**Exercise**
Where does the string "hexagon" occur in the entries below? Copy every line where it does.

**Data records**
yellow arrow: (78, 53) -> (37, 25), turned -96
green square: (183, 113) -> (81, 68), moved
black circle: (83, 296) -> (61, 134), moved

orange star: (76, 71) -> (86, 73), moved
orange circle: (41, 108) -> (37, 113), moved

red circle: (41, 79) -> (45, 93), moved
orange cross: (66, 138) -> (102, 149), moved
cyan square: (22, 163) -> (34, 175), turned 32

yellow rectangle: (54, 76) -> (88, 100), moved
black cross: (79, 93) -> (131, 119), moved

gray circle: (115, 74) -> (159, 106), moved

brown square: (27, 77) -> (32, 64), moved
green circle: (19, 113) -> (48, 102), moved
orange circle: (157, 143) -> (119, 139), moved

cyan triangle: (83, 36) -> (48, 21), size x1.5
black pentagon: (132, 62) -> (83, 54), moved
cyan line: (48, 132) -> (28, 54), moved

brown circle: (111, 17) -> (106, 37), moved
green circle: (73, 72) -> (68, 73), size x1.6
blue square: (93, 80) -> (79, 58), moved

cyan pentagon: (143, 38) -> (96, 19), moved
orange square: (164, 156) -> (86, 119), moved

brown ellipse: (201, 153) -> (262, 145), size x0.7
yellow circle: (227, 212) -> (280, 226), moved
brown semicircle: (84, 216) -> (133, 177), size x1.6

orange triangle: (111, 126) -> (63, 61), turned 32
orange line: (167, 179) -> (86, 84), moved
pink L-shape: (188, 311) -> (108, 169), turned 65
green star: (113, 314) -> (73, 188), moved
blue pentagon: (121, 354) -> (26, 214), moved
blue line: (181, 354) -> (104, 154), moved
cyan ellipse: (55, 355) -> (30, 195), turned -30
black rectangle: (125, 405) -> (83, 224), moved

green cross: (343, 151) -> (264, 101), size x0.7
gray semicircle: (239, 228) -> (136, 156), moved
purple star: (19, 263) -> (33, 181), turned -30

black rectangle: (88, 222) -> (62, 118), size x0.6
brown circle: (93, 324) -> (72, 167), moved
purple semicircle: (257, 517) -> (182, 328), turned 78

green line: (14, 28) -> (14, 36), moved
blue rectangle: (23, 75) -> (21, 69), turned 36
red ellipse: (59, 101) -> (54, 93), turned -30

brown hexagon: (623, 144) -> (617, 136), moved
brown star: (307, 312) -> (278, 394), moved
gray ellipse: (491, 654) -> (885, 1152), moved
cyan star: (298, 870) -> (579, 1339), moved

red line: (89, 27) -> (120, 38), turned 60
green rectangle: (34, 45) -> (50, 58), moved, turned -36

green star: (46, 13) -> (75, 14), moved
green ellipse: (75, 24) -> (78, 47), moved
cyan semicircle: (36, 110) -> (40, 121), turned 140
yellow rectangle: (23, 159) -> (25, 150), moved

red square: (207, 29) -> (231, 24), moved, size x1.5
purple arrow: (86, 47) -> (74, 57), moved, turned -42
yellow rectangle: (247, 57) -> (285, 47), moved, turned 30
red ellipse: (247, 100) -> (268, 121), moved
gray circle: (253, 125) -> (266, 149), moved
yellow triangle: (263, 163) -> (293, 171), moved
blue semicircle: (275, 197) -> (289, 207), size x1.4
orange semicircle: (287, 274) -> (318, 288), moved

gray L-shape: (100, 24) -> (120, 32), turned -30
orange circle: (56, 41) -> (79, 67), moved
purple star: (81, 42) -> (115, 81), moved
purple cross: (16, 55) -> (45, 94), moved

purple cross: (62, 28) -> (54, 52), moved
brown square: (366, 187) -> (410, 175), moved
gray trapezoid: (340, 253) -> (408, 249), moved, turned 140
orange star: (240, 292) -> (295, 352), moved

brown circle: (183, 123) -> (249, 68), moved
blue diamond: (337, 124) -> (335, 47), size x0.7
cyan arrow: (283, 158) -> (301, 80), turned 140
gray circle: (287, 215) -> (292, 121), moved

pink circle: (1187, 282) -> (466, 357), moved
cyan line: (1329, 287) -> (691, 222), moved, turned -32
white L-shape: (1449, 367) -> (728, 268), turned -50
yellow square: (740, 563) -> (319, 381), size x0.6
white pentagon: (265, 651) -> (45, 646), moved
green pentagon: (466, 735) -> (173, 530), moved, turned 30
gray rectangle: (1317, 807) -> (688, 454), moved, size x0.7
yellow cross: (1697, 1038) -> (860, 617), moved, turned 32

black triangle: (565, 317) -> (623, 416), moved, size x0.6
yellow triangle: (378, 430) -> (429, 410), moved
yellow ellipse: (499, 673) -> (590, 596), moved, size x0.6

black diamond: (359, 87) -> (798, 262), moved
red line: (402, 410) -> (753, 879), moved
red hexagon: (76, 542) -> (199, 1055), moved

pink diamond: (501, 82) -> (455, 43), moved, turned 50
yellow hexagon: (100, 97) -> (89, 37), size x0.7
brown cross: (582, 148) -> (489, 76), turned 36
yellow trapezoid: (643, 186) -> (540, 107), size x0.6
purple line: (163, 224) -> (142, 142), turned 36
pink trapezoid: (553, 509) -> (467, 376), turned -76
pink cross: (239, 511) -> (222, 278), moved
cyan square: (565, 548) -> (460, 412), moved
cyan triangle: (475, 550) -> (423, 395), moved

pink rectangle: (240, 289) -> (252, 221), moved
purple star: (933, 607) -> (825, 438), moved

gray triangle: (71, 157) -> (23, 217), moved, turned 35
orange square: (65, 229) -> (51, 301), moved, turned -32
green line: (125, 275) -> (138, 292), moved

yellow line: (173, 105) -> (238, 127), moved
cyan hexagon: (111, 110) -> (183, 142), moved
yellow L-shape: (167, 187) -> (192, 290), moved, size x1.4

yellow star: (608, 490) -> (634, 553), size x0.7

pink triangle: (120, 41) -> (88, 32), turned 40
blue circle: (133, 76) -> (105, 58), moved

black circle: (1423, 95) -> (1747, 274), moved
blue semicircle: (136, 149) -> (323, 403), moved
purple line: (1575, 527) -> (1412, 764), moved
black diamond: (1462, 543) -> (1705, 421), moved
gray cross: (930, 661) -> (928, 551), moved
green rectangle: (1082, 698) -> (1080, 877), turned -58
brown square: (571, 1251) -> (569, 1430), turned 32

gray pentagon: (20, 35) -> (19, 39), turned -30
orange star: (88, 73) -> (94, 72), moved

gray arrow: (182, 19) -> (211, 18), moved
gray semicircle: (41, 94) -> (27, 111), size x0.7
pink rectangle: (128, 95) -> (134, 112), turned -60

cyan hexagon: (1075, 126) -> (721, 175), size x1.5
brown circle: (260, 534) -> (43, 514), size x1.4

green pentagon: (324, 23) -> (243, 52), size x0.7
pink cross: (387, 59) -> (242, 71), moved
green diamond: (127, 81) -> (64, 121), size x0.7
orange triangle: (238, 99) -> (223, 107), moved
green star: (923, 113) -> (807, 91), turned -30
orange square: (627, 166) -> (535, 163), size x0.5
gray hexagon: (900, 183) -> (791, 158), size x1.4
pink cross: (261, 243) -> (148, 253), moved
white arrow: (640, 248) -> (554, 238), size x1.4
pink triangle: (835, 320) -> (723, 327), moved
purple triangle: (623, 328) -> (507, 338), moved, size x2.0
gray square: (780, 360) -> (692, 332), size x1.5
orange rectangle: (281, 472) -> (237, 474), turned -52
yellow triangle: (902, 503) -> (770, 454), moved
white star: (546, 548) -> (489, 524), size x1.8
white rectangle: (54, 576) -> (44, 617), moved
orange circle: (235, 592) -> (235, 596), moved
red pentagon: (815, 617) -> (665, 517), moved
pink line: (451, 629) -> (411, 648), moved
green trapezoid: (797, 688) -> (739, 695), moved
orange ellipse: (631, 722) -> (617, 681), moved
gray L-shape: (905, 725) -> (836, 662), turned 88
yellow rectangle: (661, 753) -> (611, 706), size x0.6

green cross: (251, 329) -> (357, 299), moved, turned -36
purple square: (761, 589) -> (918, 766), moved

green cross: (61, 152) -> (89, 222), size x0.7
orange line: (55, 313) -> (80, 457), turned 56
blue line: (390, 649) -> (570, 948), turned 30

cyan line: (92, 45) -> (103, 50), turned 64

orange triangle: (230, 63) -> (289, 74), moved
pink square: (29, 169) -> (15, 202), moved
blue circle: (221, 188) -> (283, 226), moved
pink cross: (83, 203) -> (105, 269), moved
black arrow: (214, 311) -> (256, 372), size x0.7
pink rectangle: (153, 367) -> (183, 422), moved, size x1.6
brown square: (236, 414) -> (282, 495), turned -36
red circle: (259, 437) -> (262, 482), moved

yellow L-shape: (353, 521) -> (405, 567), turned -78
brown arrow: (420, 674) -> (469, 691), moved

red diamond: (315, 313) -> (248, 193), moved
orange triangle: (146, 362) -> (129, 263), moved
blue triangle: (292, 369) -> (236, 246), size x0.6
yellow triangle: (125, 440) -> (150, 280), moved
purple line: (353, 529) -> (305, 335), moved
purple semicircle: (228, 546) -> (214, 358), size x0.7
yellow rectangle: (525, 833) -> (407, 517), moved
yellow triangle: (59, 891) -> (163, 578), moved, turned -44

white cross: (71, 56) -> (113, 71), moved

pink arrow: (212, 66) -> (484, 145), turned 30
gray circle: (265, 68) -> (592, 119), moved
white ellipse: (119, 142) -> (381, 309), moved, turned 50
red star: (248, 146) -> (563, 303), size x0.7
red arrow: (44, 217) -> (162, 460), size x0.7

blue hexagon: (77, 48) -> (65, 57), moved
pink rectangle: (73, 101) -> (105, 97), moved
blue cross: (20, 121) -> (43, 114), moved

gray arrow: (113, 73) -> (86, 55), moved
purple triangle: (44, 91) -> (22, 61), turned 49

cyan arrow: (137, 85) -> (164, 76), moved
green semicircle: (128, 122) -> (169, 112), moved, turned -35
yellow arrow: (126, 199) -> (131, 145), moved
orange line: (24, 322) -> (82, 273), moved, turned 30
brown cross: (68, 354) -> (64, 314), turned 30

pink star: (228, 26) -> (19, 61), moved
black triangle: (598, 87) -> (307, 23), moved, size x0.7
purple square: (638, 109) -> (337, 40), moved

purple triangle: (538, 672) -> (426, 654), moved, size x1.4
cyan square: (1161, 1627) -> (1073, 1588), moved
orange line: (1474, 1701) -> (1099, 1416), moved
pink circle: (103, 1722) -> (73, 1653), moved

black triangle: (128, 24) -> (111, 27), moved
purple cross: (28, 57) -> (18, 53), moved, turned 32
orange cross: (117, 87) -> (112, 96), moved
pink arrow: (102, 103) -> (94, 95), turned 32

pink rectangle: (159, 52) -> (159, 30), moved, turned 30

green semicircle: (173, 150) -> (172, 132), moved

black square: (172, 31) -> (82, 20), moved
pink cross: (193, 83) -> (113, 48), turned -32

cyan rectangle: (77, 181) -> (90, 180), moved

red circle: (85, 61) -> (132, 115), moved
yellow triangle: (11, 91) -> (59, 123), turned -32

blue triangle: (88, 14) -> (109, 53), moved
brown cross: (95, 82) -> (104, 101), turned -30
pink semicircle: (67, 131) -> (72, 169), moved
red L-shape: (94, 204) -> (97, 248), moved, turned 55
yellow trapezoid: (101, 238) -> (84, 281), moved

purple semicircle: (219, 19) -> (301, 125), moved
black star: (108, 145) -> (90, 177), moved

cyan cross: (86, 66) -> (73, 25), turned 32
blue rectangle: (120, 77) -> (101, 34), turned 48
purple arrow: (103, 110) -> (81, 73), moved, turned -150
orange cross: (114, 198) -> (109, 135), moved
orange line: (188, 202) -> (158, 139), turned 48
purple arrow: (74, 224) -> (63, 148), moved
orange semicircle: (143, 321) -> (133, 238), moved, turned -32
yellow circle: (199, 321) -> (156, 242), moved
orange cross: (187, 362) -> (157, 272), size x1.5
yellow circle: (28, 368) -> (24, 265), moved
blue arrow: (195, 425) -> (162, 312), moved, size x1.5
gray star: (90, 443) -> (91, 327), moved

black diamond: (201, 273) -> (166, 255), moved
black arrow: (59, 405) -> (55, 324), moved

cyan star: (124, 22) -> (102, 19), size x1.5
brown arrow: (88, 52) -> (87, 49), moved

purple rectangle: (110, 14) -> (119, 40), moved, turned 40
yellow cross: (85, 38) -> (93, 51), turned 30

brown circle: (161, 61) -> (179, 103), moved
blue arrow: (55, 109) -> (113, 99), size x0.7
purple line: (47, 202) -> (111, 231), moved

**Solution**
brown hexagon: (623, 144) -> (617, 136), moved
red hexagon: (76, 542) -> (199, 1055), moved
yellow hexagon: (100, 97) -> (89, 37), size x0.7
cyan hexagon: (111, 110) -> (183, 142), moved
cyan hexagon: (1075, 126) -> (721, 175), size x1.5
gray hexagon: (900, 183) -> (791, 158), size x1.4
blue hexagon: (77, 48) -> (65, 57), moved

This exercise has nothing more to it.